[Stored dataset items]
* * * *
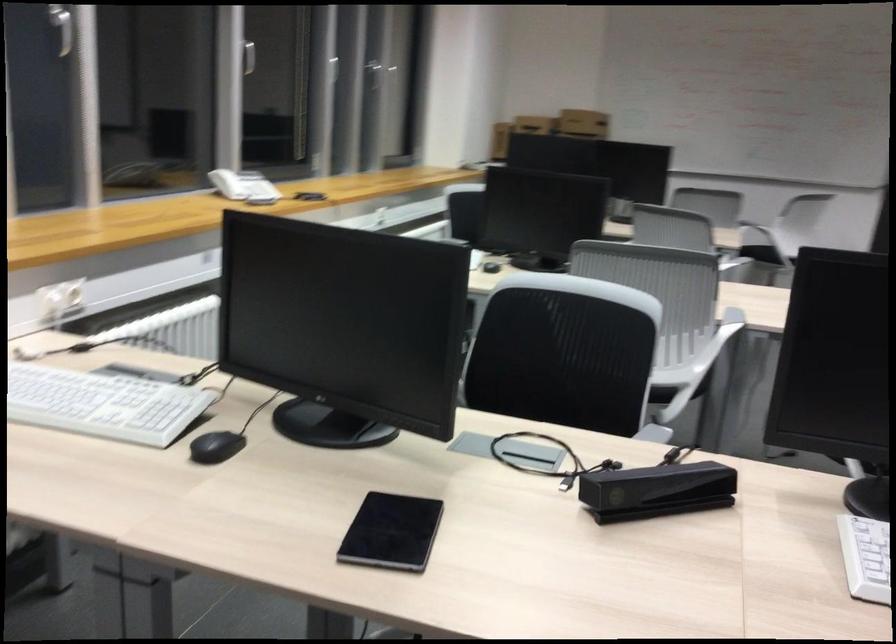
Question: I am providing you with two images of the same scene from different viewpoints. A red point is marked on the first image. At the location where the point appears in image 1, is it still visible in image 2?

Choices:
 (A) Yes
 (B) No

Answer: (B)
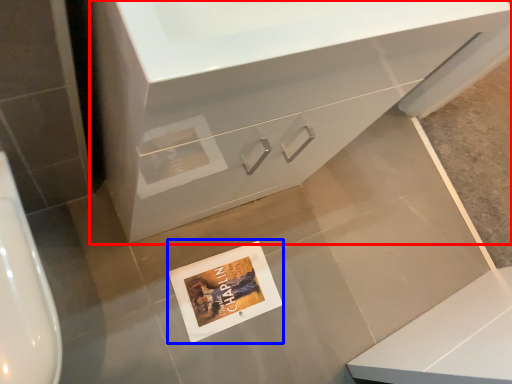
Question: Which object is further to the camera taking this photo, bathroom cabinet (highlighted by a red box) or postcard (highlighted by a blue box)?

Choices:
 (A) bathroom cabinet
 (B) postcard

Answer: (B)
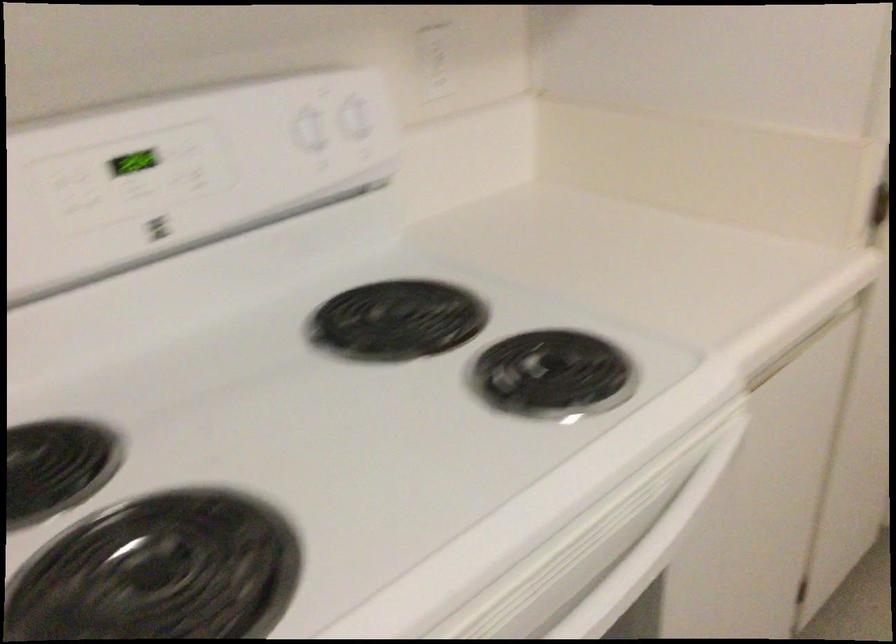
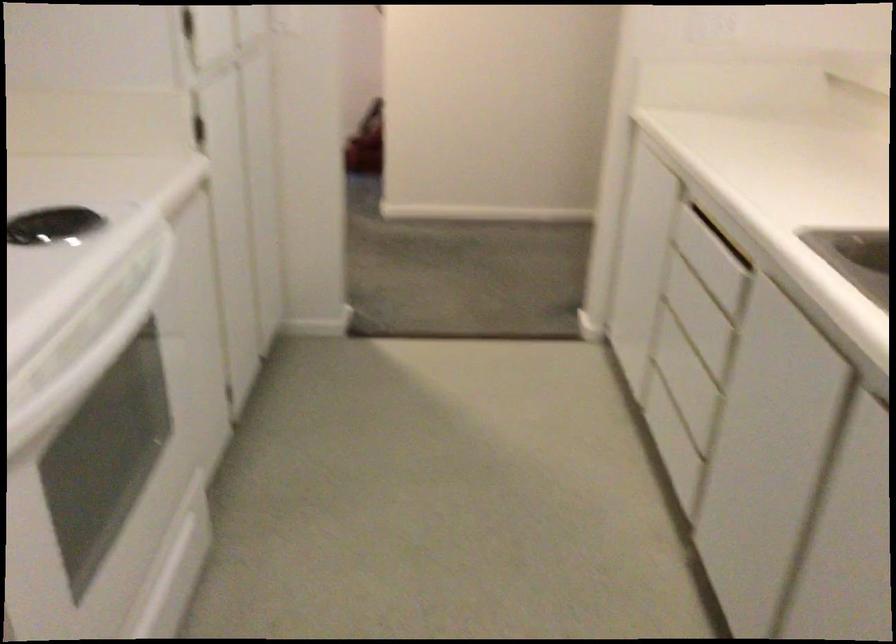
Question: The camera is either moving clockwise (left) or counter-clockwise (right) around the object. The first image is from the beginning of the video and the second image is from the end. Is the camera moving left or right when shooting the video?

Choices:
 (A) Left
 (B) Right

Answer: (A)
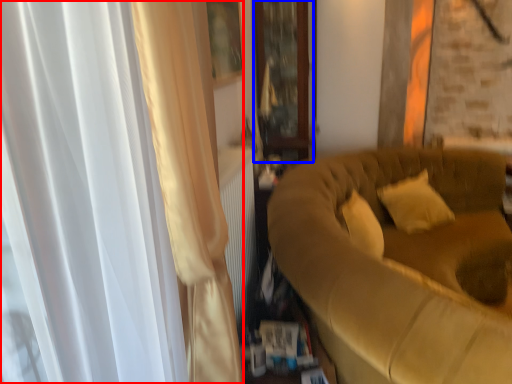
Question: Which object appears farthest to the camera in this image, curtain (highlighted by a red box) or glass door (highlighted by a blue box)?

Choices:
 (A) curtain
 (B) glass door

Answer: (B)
* * * *
Reproduce the data above line for line, leaving out the pictures.

Question: I am providing you with two images of the same scene from different viewpoints. A red point is marked on the first image. At the location where the point appears in image 1, is it still visible in image 2?

Choices:
 (A) Yes
 (B) No

Answer: (B)
Question: Which object is further to the camera taking this photo, bathroom cabinet (highlighted by a red box) or postcard (highlighted by a blue box)?

Choices:
 (A) bathroom cabinet
 (B) postcard

Answer: (B)
Question: The camera is either moving clockwise (left) or counter-clockwise (right) around the object. The first image is from the beginning of the video and the second image is from the end. Is the camera moving left or right when shooting the video?

Choices:
 (A) Left
 (B) Right

Answer: (A)
Question: Which object appears farthest to the camera in this image, curtain (highlighted by a red box) or glass door (highlighted by a blue box)?

Choices:
 (A) curtain
 (B) glass door

Answer: (B)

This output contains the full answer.